__PROBLEM DETAILS__
Copy the listing that follows word for word, but leave out every picture.

__INFORMATION SUPPLIED__

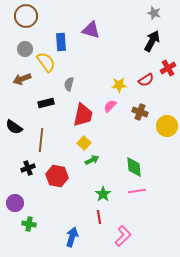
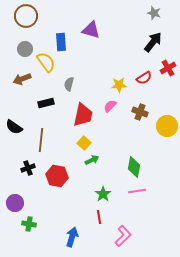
black arrow: moved 1 px right, 1 px down; rotated 10 degrees clockwise
red semicircle: moved 2 px left, 2 px up
green diamond: rotated 15 degrees clockwise
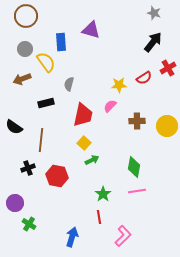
brown cross: moved 3 px left, 9 px down; rotated 21 degrees counterclockwise
green cross: rotated 24 degrees clockwise
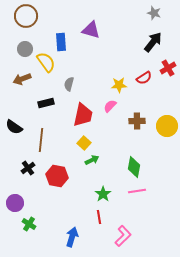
black cross: rotated 16 degrees counterclockwise
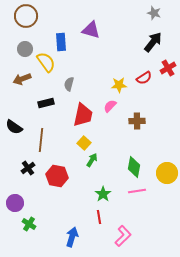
yellow circle: moved 47 px down
green arrow: rotated 32 degrees counterclockwise
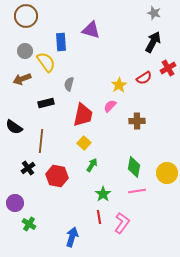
black arrow: rotated 10 degrees counterclockwise
gray circle: moved 2 px down
yellow star: rotated 28 degrees counterclockwise
brown line: moved 1 px down
green arrow: moved 5 px down
pink L-shape: moved 1 px left, 13 px up; rotated 10 degrees counterclockwise
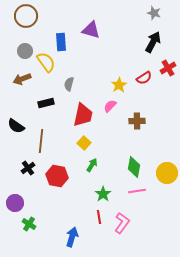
black semicircle: moved 2 px right, 1 px up
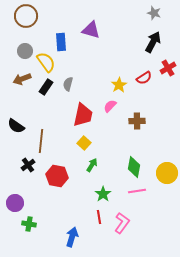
gray semicircle: moved 1 px left
black rectangle: moved 16 px up; rotated 42 degrees counterclockwise
black cross: moved 3 px up
green cross: rotated 24 degrees counterclockwise
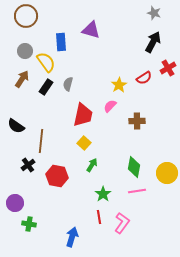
brown arrow: rotated 144 degrees clockwise
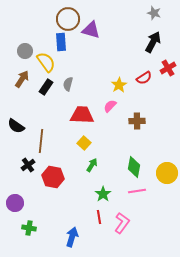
brown circle: moved 42 px right, 3 px down
red trapezoid: moved 1 px left; rotated 100 degrees counterclockwise
red hexagon: moved 4 px left, 1 px down
green cross: moved 4 px down
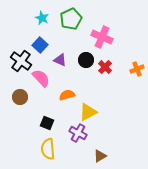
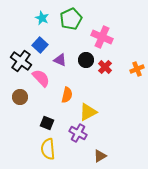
orange semicircle: rotated 119 degrees clockwise
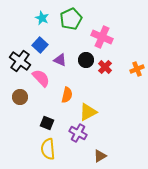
black cross: moved 1 px left
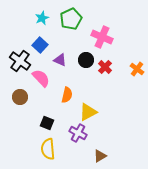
cyan star: rotated 24 degrees clockwise
orange cross: rotated 32 degrees counterclockwise
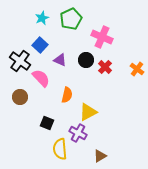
yellow semicircle: moved 12 px right
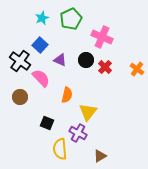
yellow triangle: rotated 24 degrees counterclockwise
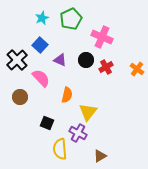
black cross: moved 3 px left, 1 px up; rotated 10 degrees clockwise
red cross: moved 1 px right; rotated 16 degrees clockwise
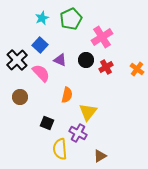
pink cross: rotated 35 degrees clockwise
pink semicircle: moved 5 px up
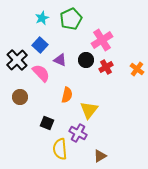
pink cross: moved 3 px down
yellow triangle: moved 1 px right, 2 px up
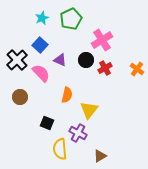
red cross: moved 1 px left, 1 px down
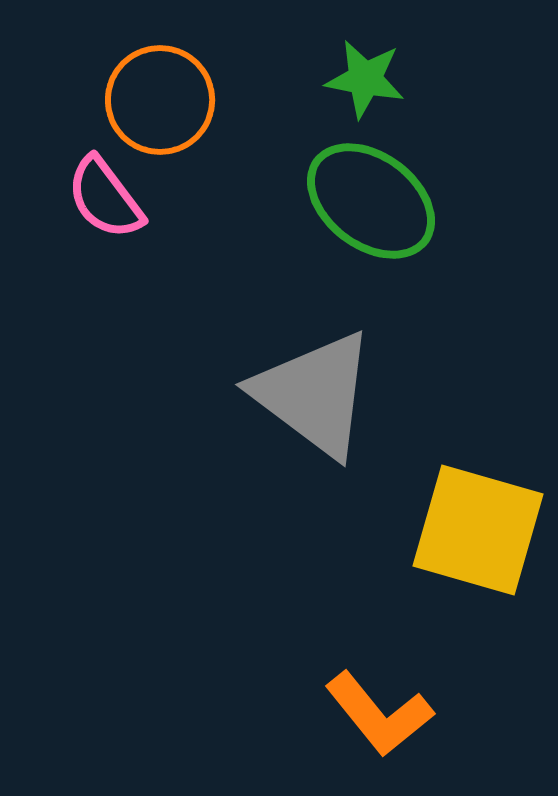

__FULL SOLUTION__
black arrow: moved 1 px right, 1 px down; rotated 10 degrees clockwise
red semicircle: moved 2 px left, 2 px up
green diamond: rotated 15 degrees clockwise
brown cross: moved 3 px left, 9 px down; rotated 21 degrees counterclockwise
green cross: rotated 24 degrees clockwise
black cross: rotated 16 degrees counterclockwise
yellow circle: moved 47 px down
green arrow: rotated 32 degrees counterclockwise
black arrow: rotated 10 degrees counterclockwise
gray circle: moved 2 px down
yellow star: rotated 28 degrees counterclockwise
brown line: moved 1 px down
green arrow: moved 5 px down
pink L-shape: moved 1 px left, 13 px up; rotated 10 degrees counterclockwise
black semicircle: moved 2 px right, 1 px up
gray semicircle: moved 1 px left
black rectangle: moved 16 px up; rotated 42 degrees counterclockwise
black cross: moved 3 px up
green cross: rotated 24 degrees counterclockwise
brown arrow: rotated 144 degrees clockwise
brown circle: moved 42 px right, 3 px down
red trapezoid: moved 1 px left; rotated 100 degrees counterclockwise
red hexagon: moved 4 px left, 1 px down
green cross: moved 4 px down
orange semicircle: rotated 119 degrees clockwise
black cross: moved 1 px left
cyan star: rotated 24 degrees clockwise
orange cross: rotated 32 degrees counterclockwise
yellow semicircle: moved 12 px right
yellow triangle: rotated 24 degrees counterclockwise
black cross: moved 3 px left, 1 px up; rotated 10 degrees clockwise
red cross: moved 1 px right; rotated 16 degrees clockwise
pink cross: rotated 35 degrees clockwise
pink semicircle: moved 5 px up
pink cross: moved 3 px down
yellow triangle: moved 1 px right, 2 px up
red cross: moved 1 px left, 1 px down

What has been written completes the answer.